# What you need to do
Look through the data below and extract, unchanged, the lines from the one that contains "orange carrot: 4 -> 5" to the one that contains "yellow mug: 5 -> 3", both included.

# Data under study
>>>>>
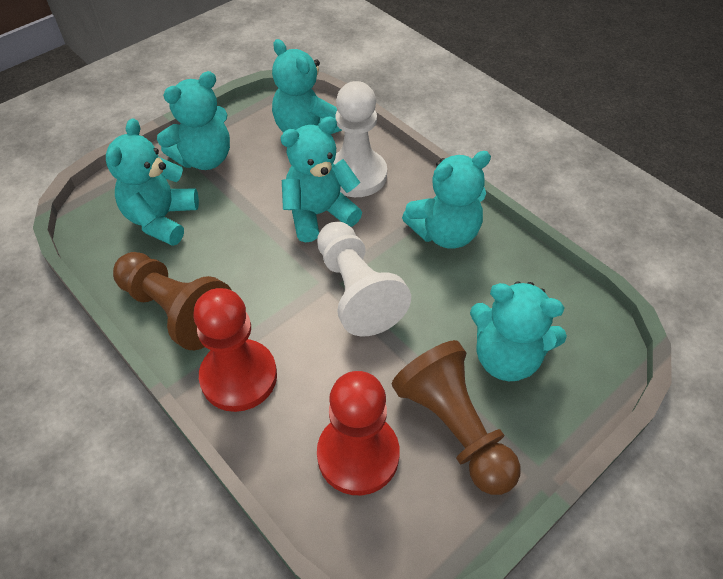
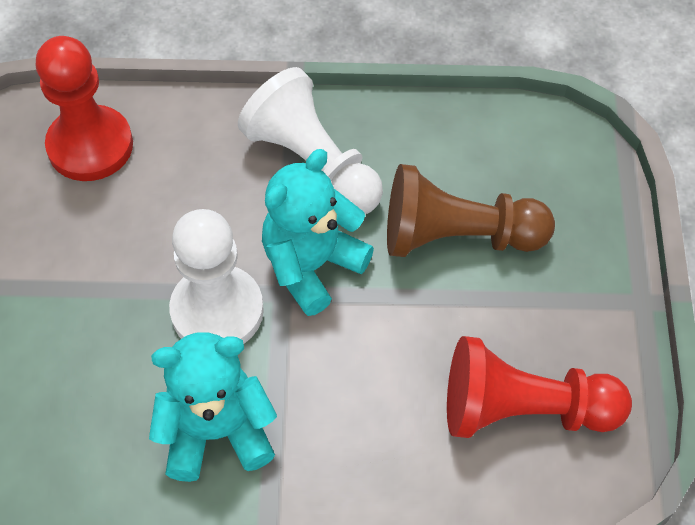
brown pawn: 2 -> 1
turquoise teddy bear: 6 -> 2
<<<<<
>>>>>
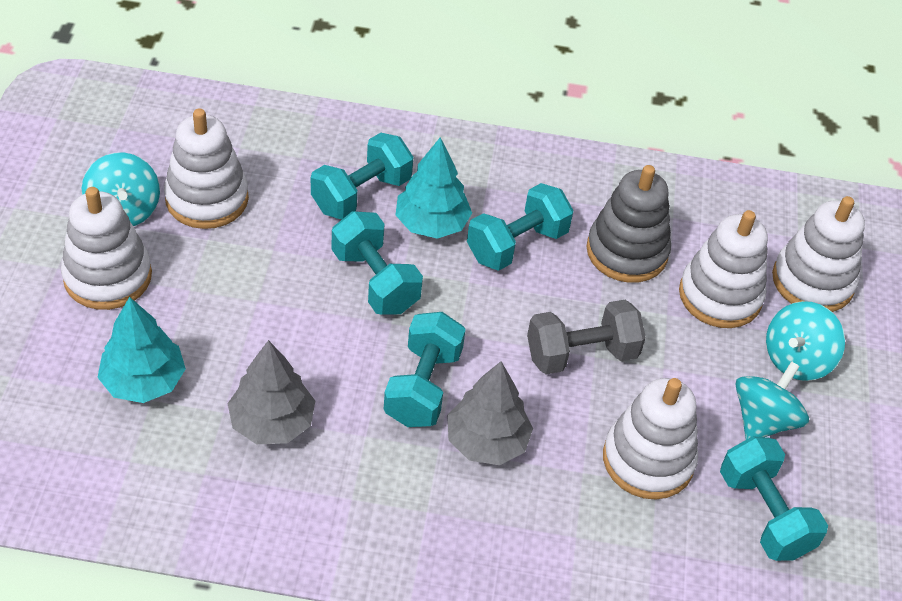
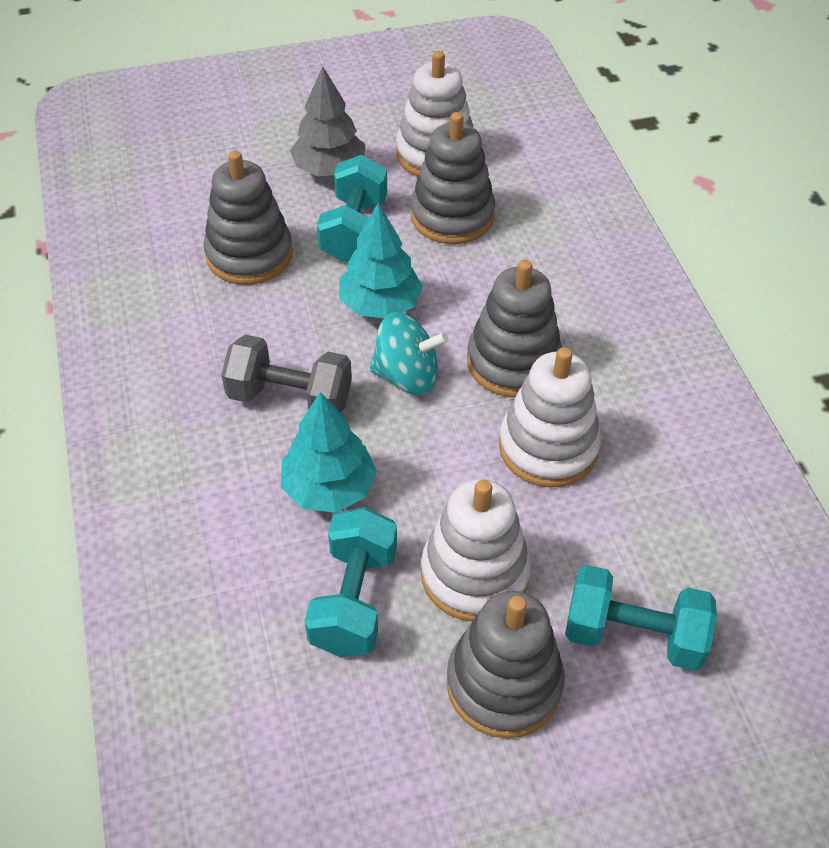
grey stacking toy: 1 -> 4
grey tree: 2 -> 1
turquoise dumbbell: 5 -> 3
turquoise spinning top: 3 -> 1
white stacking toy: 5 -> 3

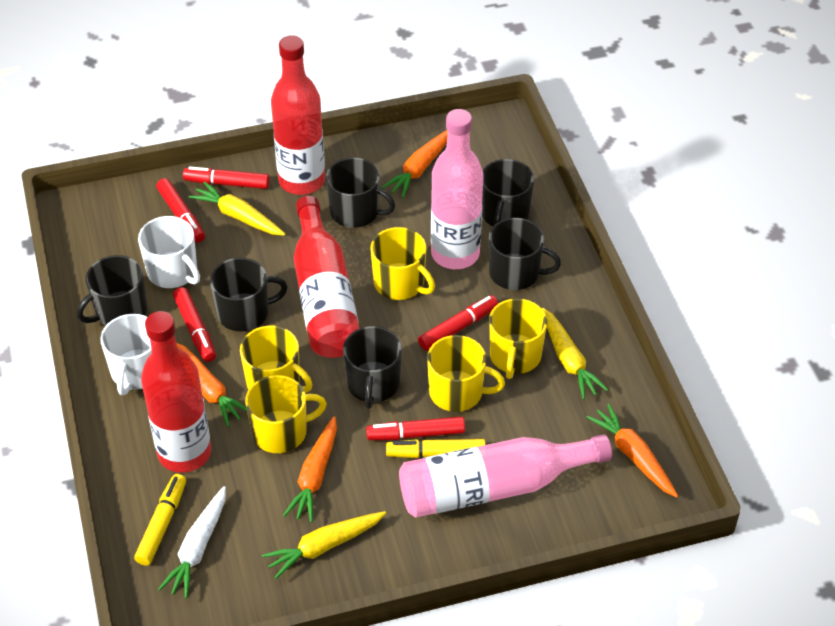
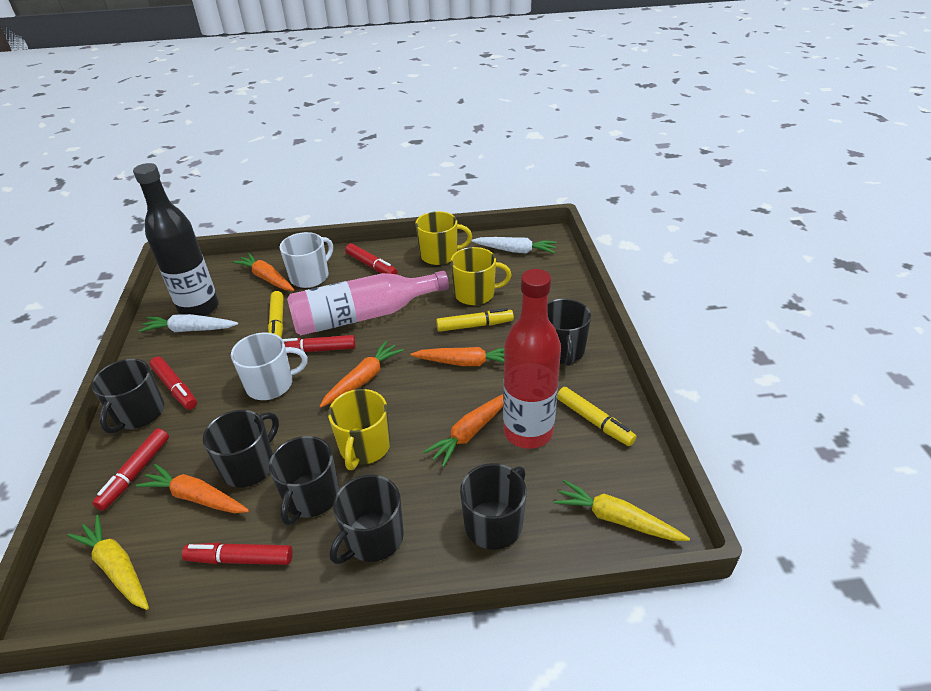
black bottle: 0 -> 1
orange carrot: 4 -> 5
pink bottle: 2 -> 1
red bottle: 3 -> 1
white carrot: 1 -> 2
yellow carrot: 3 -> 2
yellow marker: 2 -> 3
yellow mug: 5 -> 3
<<<<<
# Task solution
orange carrot: 4 -> 5
pink bottle: 2 -> 1
red bottle: 3 -> 1
white carrot: 1 -> 2
yellow carrot: 3 -> 2
yellow marker: 2 -> 3
yellow mug: 5 -> 3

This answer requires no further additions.